▶ **Exercise goal**:
Nothing but the lines from the start of the records below through the line that has "LIGHT1 pin OUT: A0 -> D0" should appear, each exactly as given.

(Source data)
*** Begin section ***

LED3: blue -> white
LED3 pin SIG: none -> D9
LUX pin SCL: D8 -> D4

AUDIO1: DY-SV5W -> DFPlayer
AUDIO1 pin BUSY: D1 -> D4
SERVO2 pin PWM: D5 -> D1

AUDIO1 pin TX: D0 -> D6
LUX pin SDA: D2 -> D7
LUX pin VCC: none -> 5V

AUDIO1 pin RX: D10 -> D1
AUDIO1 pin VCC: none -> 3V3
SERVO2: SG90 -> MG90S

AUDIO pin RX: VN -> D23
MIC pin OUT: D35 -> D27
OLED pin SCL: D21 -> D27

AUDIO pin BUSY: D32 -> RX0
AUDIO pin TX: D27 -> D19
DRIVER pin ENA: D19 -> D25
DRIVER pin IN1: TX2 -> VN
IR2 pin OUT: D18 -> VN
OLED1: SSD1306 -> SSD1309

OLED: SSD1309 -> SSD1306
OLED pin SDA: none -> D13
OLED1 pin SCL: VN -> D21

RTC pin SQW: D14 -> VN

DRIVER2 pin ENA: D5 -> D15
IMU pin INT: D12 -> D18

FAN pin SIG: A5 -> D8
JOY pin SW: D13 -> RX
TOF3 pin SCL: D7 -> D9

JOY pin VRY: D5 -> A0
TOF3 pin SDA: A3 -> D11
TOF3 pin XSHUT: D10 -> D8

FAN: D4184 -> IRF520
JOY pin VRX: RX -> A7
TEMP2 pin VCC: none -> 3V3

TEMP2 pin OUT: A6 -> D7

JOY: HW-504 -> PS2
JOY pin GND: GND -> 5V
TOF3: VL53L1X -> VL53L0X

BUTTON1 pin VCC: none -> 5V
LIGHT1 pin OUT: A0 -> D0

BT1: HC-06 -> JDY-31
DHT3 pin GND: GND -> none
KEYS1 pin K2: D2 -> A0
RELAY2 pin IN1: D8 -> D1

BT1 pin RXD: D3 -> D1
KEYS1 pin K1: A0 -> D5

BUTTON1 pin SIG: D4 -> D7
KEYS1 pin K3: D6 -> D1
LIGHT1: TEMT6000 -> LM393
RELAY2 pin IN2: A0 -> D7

*** End section ***

▶ **Solution for this task**:
LED3: blue -> white
LED3 pin SIG: none -> D9
LUX pin SCL: D8 -> D4

AUDIO1: DY-SV5W -> DFPlayer
AUDIO1 pin BUSY: D1 -> D4
SERVO2 pin PWM: D5 -> D1

AUDIO1 pin TX: D0 -> D6
LUX pin SDA: D2 -> D7
LUX pin VCC: none -> 5V

AUDIO1 pin RX: D10 -> D1
AUDIO1 pin VCC: none -> 3V3
SERVO2: SG90 -> MG90S

AUDIO pin RX: VN -> D23
MIC pin OUT: D35 -> D27
OLED pin SCL: D21 -> D27

AUDIO pin BUSY: D32 -> RX0
AUDIO pin TX: D27 -> D19
DRIVER pin ENA: D19 -> D25
DRIVER pin IN1: TX2 -> VN
IR2 pin OUT: D18 -> VN
OLED1: SSD1306 -> SSD1309

OLED: SSD1309 -> SSD1306
OLED pin SDA: none -> D13
OLED1 pin SCL: VN -> D21

RTC pin SQW: D14 -> VN

DRIVER2 pin ENA: D5 -> D15
IMU pin INT: D12 -> D18

FAN pin SIG: A5 -> D8
JOY pin SW: D13 -> RX
TOF3 pin SCL: D7 -> D9

JOY pin VRY: D5 -> A0
TOF3 pin SDA: A3 -> D11
TOF3 pin XSHUT: D10 -> D8

FAN: D4184 -> IRF520
JOY pin VRX: RX -> A7
TEMP2 pin VCC: none -> 3V3

TEMP2 pin OUT: A6 -> D7

JOY: HW-504 -> PS2
JOY pin GND: GND -> 5V
TOF3: VL53L1X -> VL53L0X

BUTTON1 pin VCC: none -> 5V
LIGHT1 pin OUT: A0 -> D0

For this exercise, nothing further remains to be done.